Once the line with "none -> red round brick L2:M3 level 1" is found, repeat exactly that line and every one after it until the data below ends, including the last line.
┌──
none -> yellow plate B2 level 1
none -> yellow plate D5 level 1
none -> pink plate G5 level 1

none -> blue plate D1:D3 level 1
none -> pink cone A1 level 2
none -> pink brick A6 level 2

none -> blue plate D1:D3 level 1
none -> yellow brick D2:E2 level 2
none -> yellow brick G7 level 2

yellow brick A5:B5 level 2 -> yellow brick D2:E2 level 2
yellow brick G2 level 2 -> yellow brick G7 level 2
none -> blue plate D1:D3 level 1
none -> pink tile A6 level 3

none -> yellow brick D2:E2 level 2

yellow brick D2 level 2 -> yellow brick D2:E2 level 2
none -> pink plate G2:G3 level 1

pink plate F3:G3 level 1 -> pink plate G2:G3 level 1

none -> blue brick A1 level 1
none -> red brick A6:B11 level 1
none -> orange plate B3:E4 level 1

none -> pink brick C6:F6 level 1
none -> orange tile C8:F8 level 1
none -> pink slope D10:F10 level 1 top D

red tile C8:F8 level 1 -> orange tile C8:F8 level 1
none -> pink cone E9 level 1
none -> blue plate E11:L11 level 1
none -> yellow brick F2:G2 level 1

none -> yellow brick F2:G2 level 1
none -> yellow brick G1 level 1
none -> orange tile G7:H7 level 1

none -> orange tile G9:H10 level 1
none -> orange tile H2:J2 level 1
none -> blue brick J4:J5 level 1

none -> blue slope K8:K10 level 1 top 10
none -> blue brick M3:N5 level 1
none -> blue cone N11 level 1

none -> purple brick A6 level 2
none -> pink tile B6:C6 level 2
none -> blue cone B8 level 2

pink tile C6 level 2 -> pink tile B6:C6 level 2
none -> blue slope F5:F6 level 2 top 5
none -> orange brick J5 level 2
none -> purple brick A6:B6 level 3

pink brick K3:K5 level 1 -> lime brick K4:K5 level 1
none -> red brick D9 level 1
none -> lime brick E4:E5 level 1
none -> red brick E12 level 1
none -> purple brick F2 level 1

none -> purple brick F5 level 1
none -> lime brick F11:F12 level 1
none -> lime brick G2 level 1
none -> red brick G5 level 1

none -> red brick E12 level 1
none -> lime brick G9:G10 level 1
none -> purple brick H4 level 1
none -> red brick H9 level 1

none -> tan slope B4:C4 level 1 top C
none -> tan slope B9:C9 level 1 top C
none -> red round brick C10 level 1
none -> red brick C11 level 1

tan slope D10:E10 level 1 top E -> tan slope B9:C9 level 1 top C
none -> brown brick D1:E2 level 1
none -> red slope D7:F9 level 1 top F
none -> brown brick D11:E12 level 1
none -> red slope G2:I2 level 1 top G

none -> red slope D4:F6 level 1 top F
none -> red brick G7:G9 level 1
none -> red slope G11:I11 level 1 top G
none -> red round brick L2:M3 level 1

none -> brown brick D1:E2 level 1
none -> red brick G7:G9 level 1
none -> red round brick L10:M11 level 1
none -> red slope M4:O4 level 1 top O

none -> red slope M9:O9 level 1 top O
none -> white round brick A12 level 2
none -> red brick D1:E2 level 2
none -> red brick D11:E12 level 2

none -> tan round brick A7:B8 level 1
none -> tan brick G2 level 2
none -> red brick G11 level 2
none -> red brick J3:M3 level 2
└──
* _WRITTEN RESPONSE_
none -> red round brick L2:M3 level 1

none -> brown brick D1:E2 level 1
none -> red brick G7:G9 level 1
none -> red round brick L10:M11 level 1
none -> red slope M4:O4 level 1 top O

none -> red slope M9:O9 level 1 top O
none -> white round brick A12 level 2
none -> red brick D1:E2 level 2
none -> red brick D11:E12 level 2

none -> tan round brick A7:B8 level 1
none -> tan brick G2 level 2
none -> red brick G11 level 2
none -> red brick J3:M3 level 2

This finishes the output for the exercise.